§ **Task**
Look through the lines below and copy each one that includes "Someone".

§ **Supplied material**
_ _ _ _

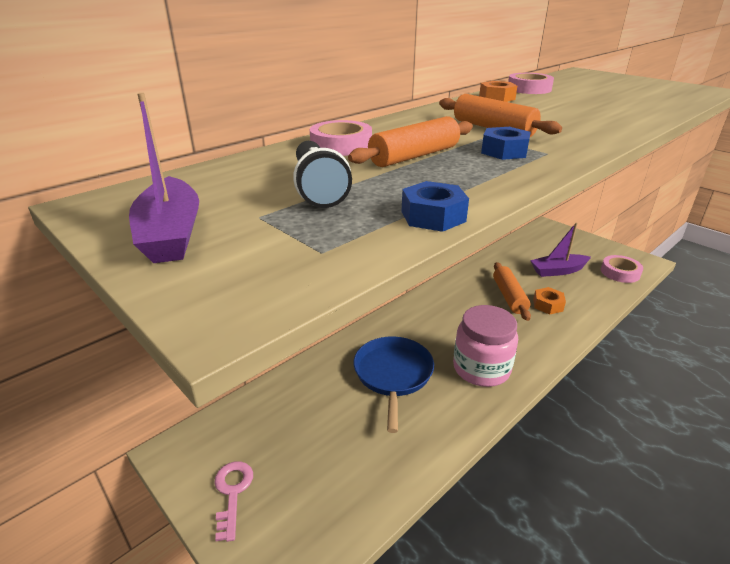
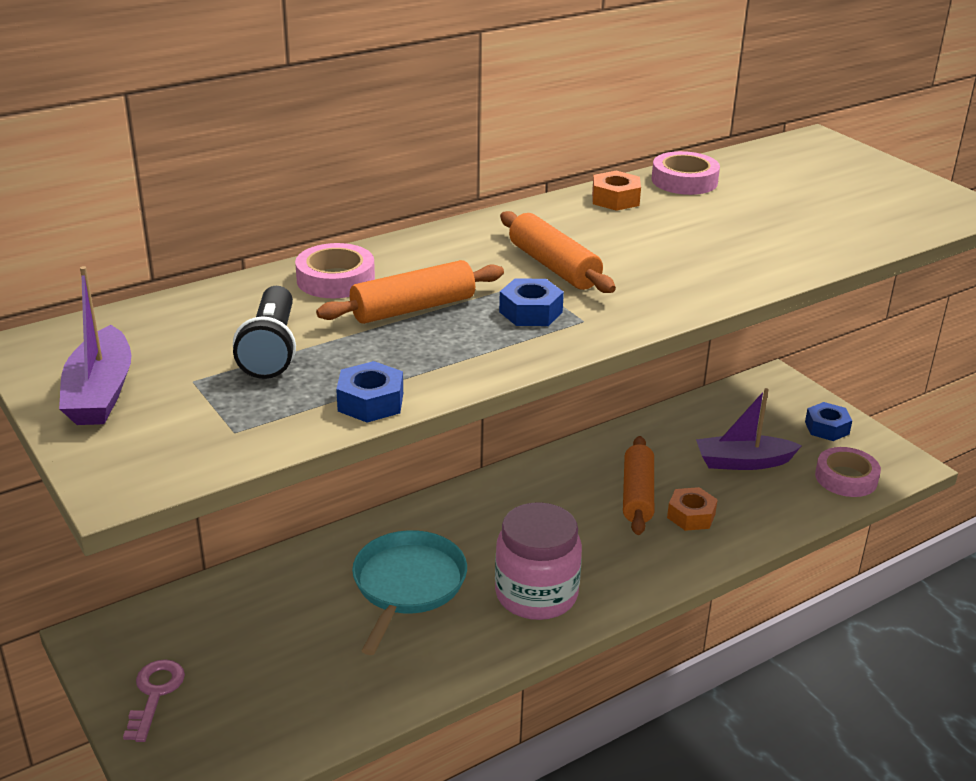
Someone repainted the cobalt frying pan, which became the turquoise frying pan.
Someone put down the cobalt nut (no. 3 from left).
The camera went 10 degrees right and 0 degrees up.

_ _ _ _

§ **Exercise solution**
Someone repainted the cobalt frying pan, which became the turquoise frying pan.
Someone put down the cobalt nut (no. 3 from left).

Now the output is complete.